- _REQUIREMENT_
When you come to a picture, pass over it, and set down the entries below exactly.

- _DATASET RECORDS_
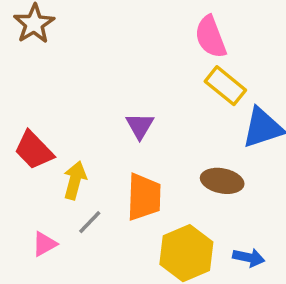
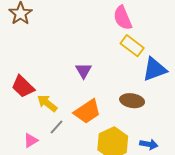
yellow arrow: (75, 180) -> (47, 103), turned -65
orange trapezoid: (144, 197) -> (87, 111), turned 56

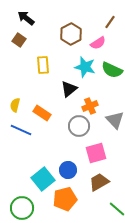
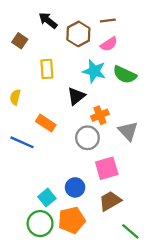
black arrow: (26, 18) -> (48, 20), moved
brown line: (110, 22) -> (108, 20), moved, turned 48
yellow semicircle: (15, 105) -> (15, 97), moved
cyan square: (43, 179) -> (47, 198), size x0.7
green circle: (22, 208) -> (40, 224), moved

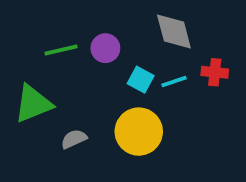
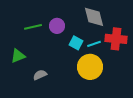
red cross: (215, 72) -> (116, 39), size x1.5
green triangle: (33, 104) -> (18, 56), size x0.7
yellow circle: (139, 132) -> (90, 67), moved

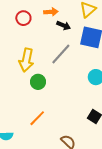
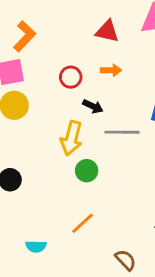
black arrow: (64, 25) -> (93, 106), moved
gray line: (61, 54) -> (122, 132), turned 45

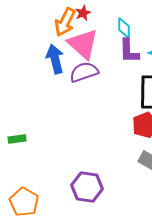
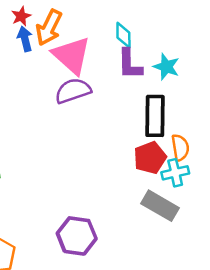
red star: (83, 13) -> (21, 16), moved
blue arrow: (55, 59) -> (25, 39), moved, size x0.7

- _FINISHED EXERCISE_
yellow arrow: (75, 180) -> (47, 103), turned -65
orange trapezoid: (144, 197) -> (87, 111), turned 56

black arrow: (26, 18) -> (48, 20), moved
brown line: (110, 22) -> (108, 20), moved, turned 48
yellow semicircle: (15, 105) -> (15, 97), moved
cyan square: (43, 179) -> (47, 198), size x0.7
green circle: (22, 208) -> (40, 224), moved

red cross: (215, 72) -> (116, 39), size x1.5
green triangle: (33, 104) -> (18, 56), size x0.7
yellow circle: (139, 132) -> (90, 67), moved

black arrow: (64, 25) -> (93, 106), moved
gray line: (61, 54) -> (122, 132), turned 45

red star: (83, 13) -> (21, 16), moved
blue arrow: (55, 59) -> (25, 39), moved, size x0.7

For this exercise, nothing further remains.